TASK OBJECTIVE: Revise the listing below so that every "free location" becomes "empty spot" and nothing else changes. Leave the pictures out of your version.

Image and question records
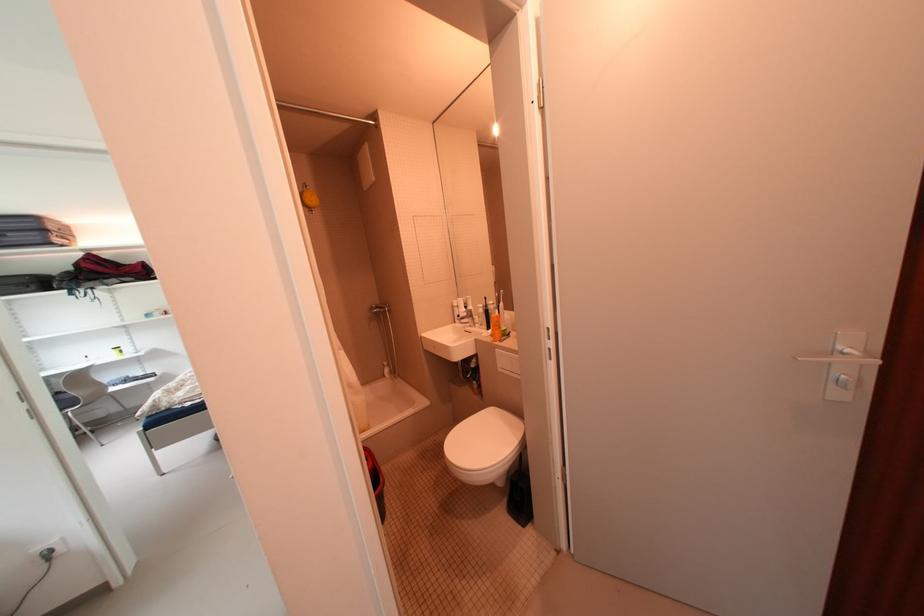
Identify the location of metal shower rod. pyautogui.click(x=324, y=113).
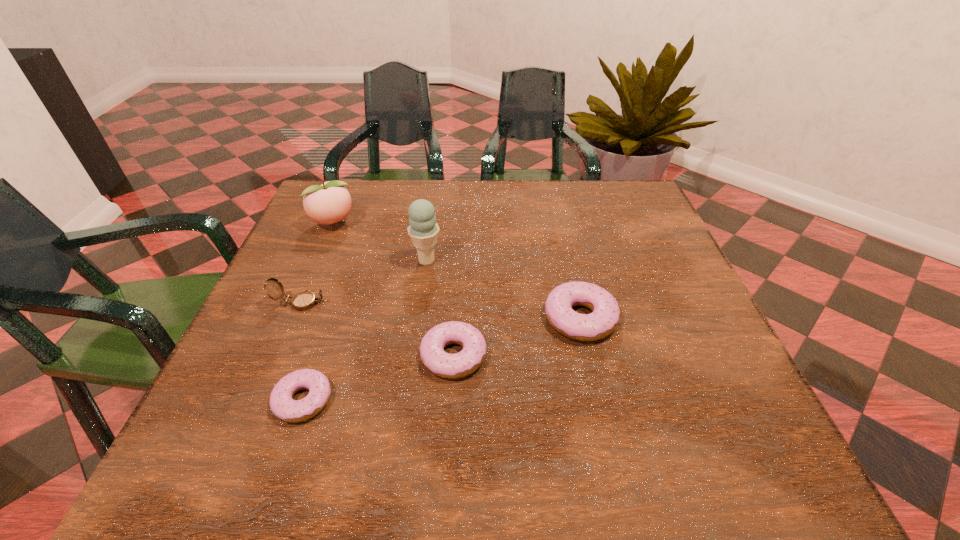
The width and height of the screenshot is (960, 540). Identify the location of the third tallest object. point(305,300).

Locate an element on the screen. The image size is (960, 540). vacant space positioned on the right of the leftmost doughnut is located at coordinates (419, 400).

I want to click on free location located 0.210m on the right of the second shortest object, so click(598, 355).

At what (x,y) coordinates should I click in order to perform the action: click on free location located 0.060m on the back of the rightmost object. Please return your answer as a coordinate pair (x, y). This screenshot has height=540, width=960. Looking at the image, I should click on (570, 274).

You are a GUI agent. You are given a task and a screenshot of the screen. Output one action in this format:
    pyautogui.click(x=<x>, y=<y>)
    Task: Click on the free spot located on the right of the peach
    
    Given the screenshot: What is the action you would take?
    pyautogui.click(x=451, y=224)

Where is `free space located 0.090m on the right of the ice cream`? This screenshot has width=960, height=540. free space located 0.090m on the right of the ice cream is located at coordinates (480, 261).

In order to click on vacant space located on the face of the compass in this screenshot , I will do `click(374, 303)`.

You are a GUI agent. You are given a task and a screenshot of the screen. Output one action in this format:
    pyautogui.click(x=<x>, y=<y>)
    Task: Click on the object located at the far edge
    This screenshot has height=540, width=960.
    Given the screenshot: What is the action you would take?
    pyautogui.click(x=328, y=203)

The width and height of the screenshot is (960, 540). In order to click on doughnut that is at the left edge in this screenshot , I will do `click(282, 405)`.

Locate an element on the screen. This screenshot has width=960, height=540. peach situated at the left edge is located at coordinates (328, 203).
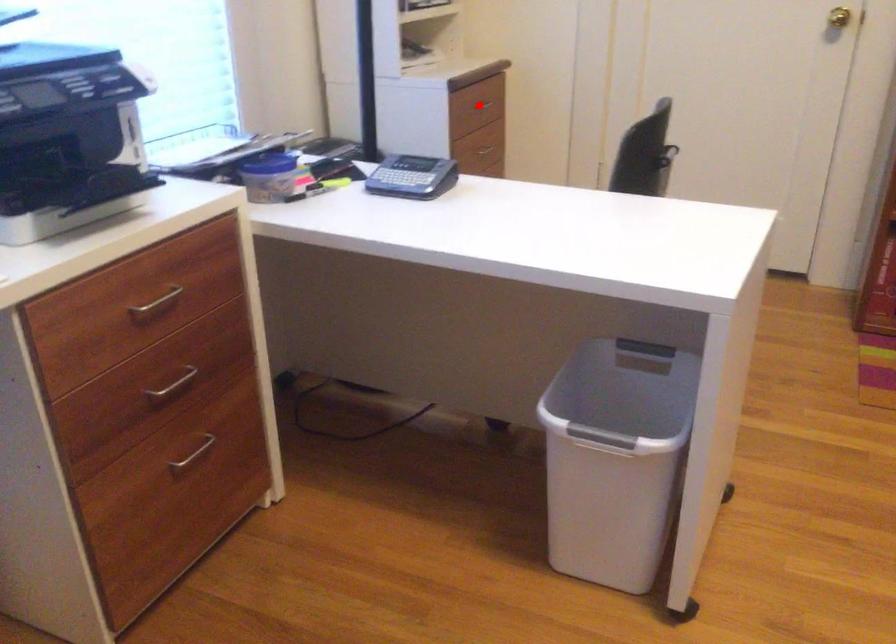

REPLY:
Identify the location of metal shower rod. pyautogui.click(x=324, y=113).
The width and height of the screenshot is (960, 540). Identify the location of the third tallest object. point(305,300).

Locate an element on the screen. The image size is (960, 540). vacant space positioned on the right of the leftmost doughnut is located at coordinates (419, 400).

I want to click on empty spot located 0.210m on the right of the second shortest object, so click(598, 355).

At what (x,y) coordinates should I click in order to perform the action: click on empty spot located 0.060m on the back of the rightmost object. Please return your answer as a coordinate pair (x, y). This screenshot has height=540, width=960. Looking at the image, I should click on (570, 274).

You are a GUI agent. You are given a task and a screenshot of the screen. Output one action in this format:
    pyautogui.click(x=<x>, y=<y>)
    Task: Click on the free spot located on the right of the peach
    
    Given the screenshot: What is the action you would take?
    pyautogui.click(x=451, y=224)

Where is `free space located 0.090m on the right of the ice cream`? This screenshot has width=960, height=540. free space located 0.090m on the right of the ice cream is located at coordinates (480, 261).

In order to click on vacant space located on the face of the compass in this screenshot , I will do `click(374, 303)`.

You are a GUI agent. You are given a task and a screenshot of the screen. Output one action in this format:
    pyautogui.click(x=<x>, y=<y>)
    Task: Click on the object located at the far edge
    This screenshot has height=540, width=960.
    Given the screenshot: What is the action you would take?
    pyautogui.click(x=328, y=203)

The width and height of the screenshot is (960, 540). In order to click on doughnut that is at the left edge in this screenshot , I will do `click(282, 405)`.

Locate an element on the screen. This screenshot has width=960, height=540. peach situated at the left edge is located at coordinates (328, 203).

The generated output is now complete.